--- START ---

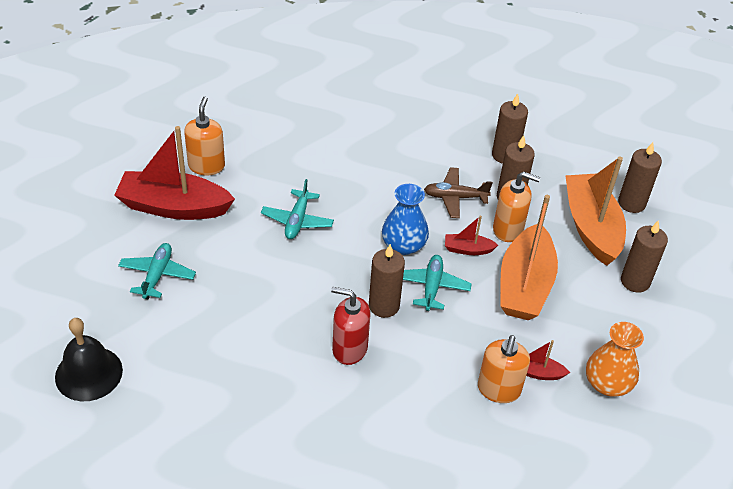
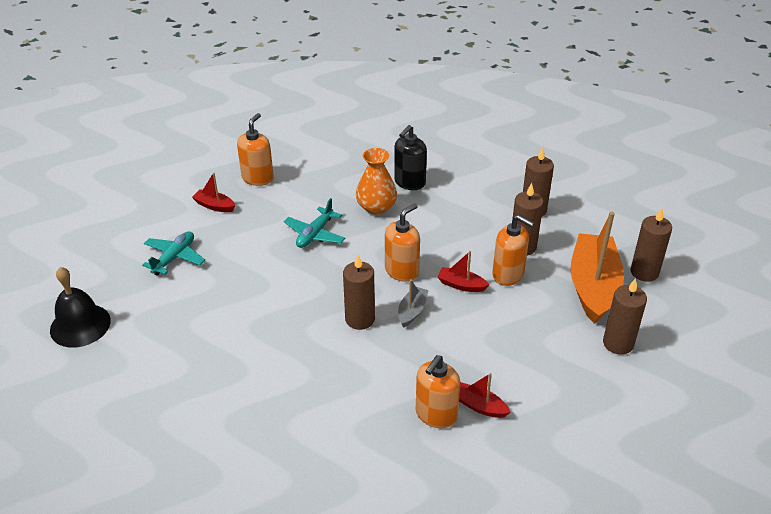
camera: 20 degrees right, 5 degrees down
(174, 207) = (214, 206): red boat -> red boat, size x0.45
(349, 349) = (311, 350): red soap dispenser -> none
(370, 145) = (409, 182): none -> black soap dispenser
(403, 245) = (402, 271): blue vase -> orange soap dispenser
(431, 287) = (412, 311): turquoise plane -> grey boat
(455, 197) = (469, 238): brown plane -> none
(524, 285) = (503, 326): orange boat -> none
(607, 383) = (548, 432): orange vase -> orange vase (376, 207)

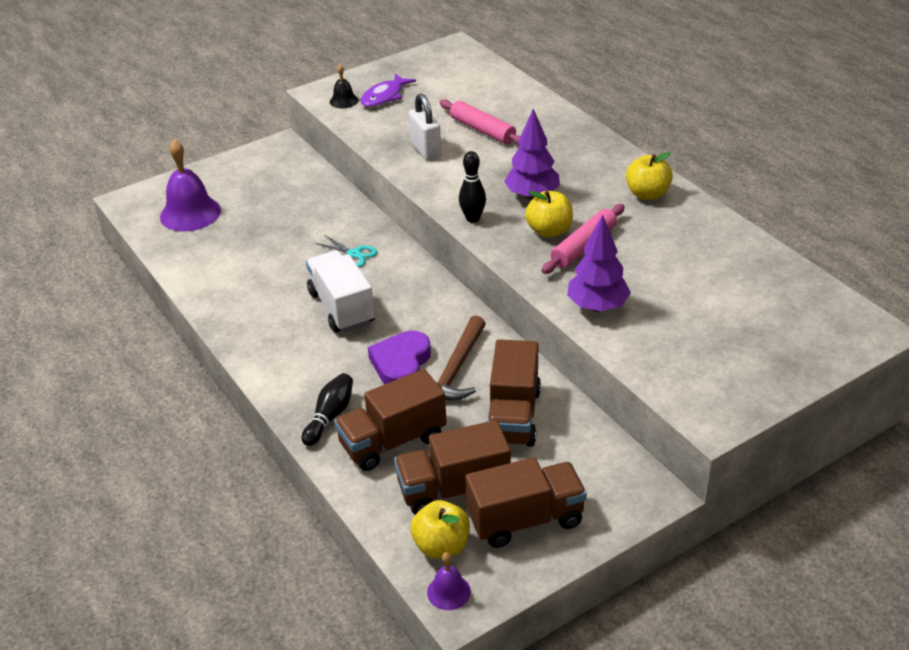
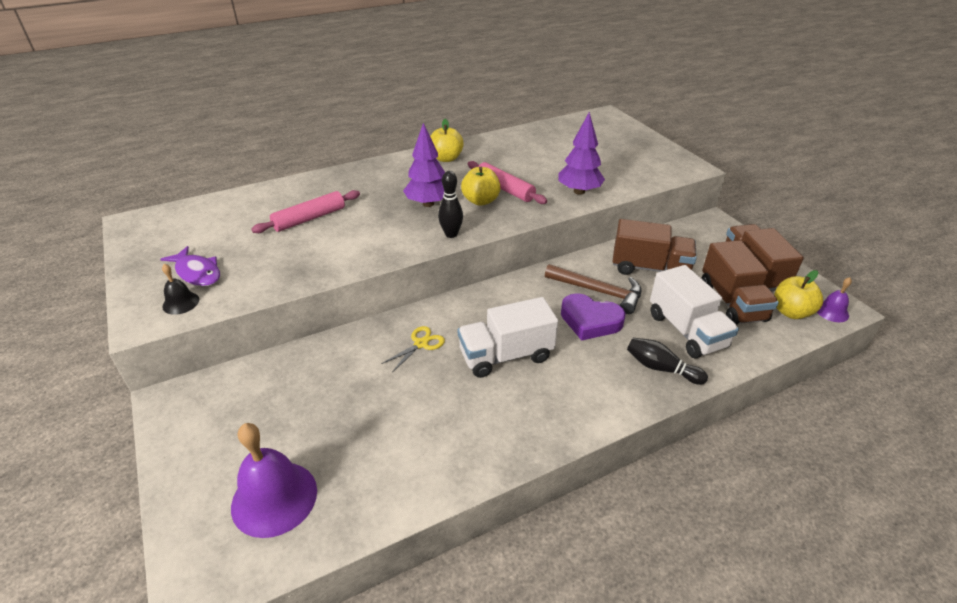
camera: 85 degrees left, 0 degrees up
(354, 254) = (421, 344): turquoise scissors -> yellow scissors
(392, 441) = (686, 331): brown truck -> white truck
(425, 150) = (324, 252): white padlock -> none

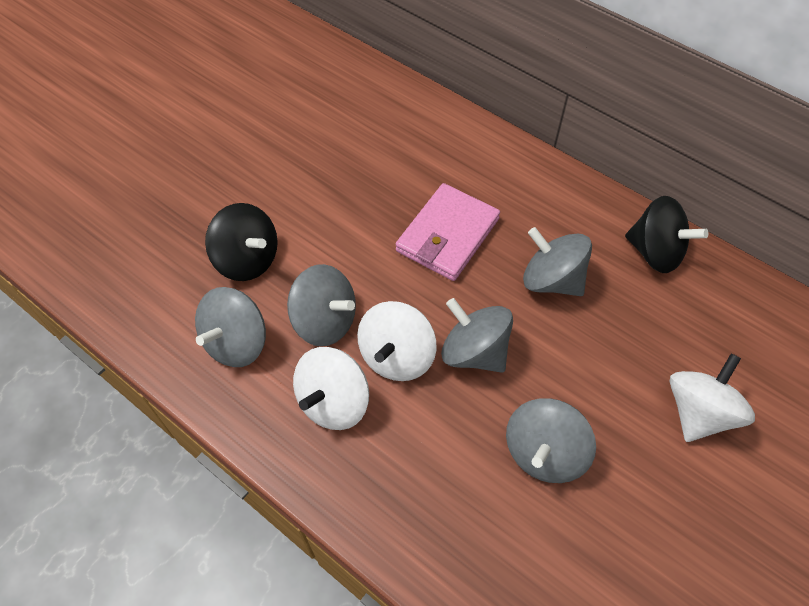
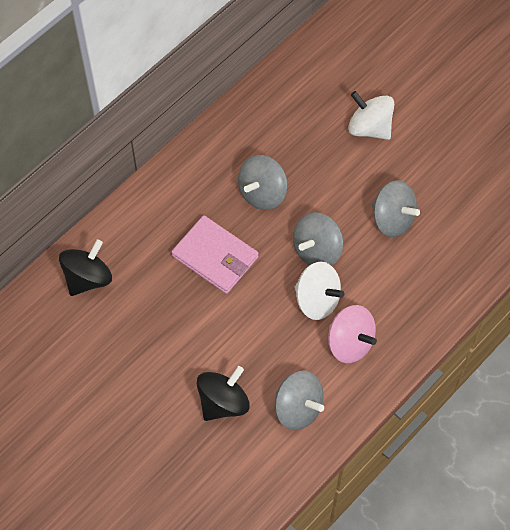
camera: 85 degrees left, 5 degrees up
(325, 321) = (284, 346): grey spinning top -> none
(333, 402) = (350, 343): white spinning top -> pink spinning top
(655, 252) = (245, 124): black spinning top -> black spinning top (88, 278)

--- END ---
--- START ---

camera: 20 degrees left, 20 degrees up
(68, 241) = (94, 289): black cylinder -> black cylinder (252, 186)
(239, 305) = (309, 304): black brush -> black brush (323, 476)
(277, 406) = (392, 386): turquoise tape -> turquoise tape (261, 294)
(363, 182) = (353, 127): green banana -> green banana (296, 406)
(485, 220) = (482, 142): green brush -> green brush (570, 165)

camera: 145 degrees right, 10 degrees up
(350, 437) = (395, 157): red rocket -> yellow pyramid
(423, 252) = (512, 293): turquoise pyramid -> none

--- END ---
--- START ---

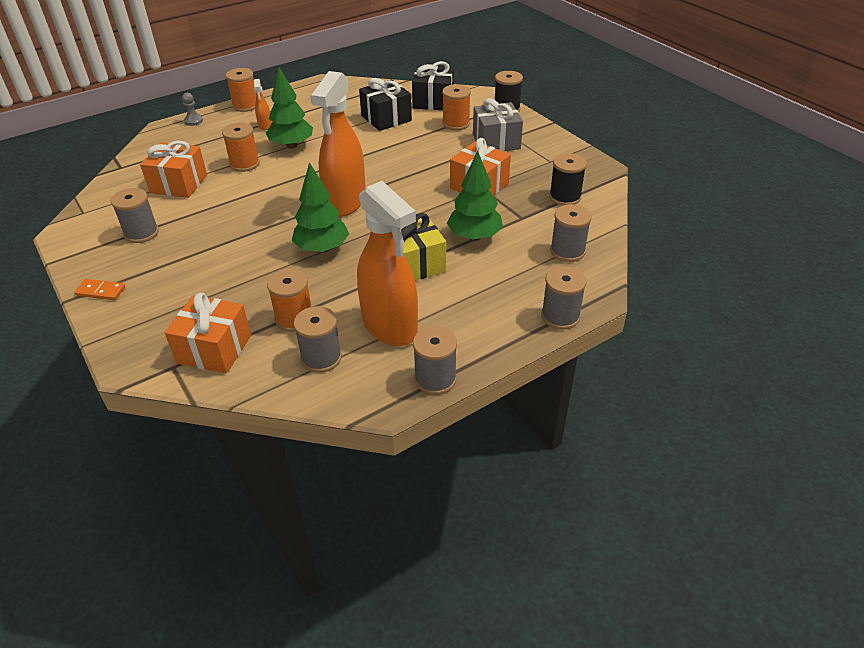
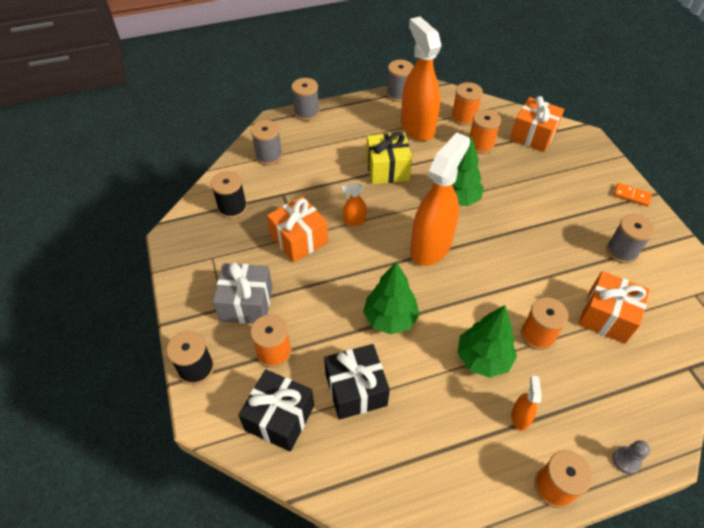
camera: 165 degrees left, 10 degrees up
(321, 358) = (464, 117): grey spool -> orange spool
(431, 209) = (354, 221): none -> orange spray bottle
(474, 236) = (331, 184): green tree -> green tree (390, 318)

--- END ---

## What you need to do
Look through the material above and print exactly the lines from the one containing "(350, 437) = (395, 157): red" to the one containing "(423, 252) = (512, 293): turquoise", both included, and nothing more.

## Output below
(350, 437) = (395, 157): red rocket -> yellow pyramid
(423, 252) = (512, 293): turquoise pyramid -> none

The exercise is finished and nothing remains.